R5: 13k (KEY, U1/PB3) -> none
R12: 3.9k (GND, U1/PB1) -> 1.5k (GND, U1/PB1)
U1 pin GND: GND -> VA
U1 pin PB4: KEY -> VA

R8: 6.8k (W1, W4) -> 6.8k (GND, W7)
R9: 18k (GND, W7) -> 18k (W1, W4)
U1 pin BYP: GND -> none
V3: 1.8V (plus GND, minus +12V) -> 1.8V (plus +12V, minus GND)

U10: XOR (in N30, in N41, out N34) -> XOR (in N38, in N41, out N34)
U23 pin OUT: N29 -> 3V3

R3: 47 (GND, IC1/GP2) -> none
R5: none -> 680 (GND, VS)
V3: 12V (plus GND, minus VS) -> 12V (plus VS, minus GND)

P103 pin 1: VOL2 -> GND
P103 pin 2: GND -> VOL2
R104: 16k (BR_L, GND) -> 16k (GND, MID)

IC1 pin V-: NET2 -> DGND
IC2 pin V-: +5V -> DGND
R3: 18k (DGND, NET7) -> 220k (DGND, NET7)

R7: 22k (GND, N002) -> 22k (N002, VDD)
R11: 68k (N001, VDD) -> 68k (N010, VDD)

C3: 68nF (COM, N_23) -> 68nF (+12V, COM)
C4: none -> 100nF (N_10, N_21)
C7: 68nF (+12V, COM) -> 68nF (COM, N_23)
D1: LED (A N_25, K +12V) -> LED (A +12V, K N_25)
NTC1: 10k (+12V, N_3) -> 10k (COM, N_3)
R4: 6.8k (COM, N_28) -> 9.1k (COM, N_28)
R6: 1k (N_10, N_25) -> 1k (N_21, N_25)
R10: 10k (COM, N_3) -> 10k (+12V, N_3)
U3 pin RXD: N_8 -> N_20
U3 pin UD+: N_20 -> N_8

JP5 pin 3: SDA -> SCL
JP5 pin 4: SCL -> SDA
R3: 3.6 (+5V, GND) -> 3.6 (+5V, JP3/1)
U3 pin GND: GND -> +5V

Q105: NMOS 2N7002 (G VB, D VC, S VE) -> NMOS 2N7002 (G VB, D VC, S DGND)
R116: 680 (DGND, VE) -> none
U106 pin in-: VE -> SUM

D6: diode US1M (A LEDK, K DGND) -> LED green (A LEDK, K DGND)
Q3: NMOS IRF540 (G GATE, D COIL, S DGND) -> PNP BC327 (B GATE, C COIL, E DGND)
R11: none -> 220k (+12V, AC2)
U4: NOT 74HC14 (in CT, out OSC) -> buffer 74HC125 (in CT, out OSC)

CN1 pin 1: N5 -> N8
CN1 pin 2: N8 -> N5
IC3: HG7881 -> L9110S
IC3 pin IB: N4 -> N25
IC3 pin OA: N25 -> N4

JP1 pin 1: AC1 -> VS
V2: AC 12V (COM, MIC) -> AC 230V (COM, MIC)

****************************************

Write out again, exactly, the lines from the start of the entries up to and including the one with "U1 pin BYP: GND -> none". Nothing else belongs in the reply.

Task result
R5: 13k (KEY, U1/PB3) -> none
R12: 3.9k (GND, U1/PB1) -> 1.5k (GND, U1/PB1)
U1 pin GND: GND -> VA
U1 pin PB4: KEY -> VA

R8: 6.8k (W1, W4) -> 6.8k (GND, W7)
R9: 18k (GND, W7) -> 18k (W1, W4)
U1 pin BYP: GND -> none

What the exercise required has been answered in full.